**Task statement**.
Nothing but the lines from the one containing "green button: 3 -> 0" through the last line of the entries should appear in the output, each verbatim.

**Supplied material**.
※

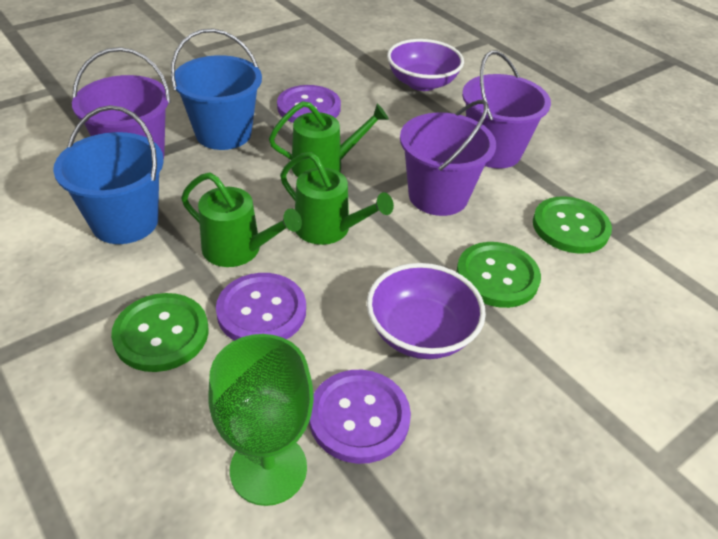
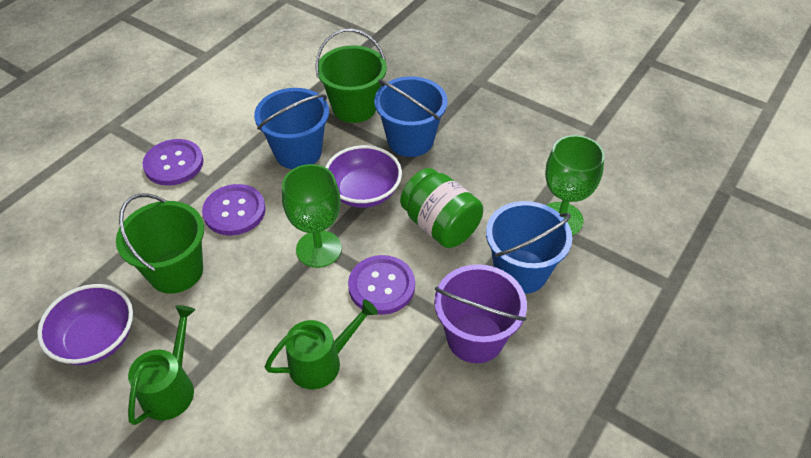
blue bucket: 2 -> 3
green bucket: 0 -> 2
green button: 3 -> 0
green goblet: 1 -> 2
green jar: 0 -> 1
green watering can: 3 -> 2
purple bucket: 3 -> 1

※

**Reply**.
green button: 3 -> 0
green goblet: 1 -> 2
green jar: 0 -> 1
green watering can: 3 -> 2
purple bucket: 3 -> 1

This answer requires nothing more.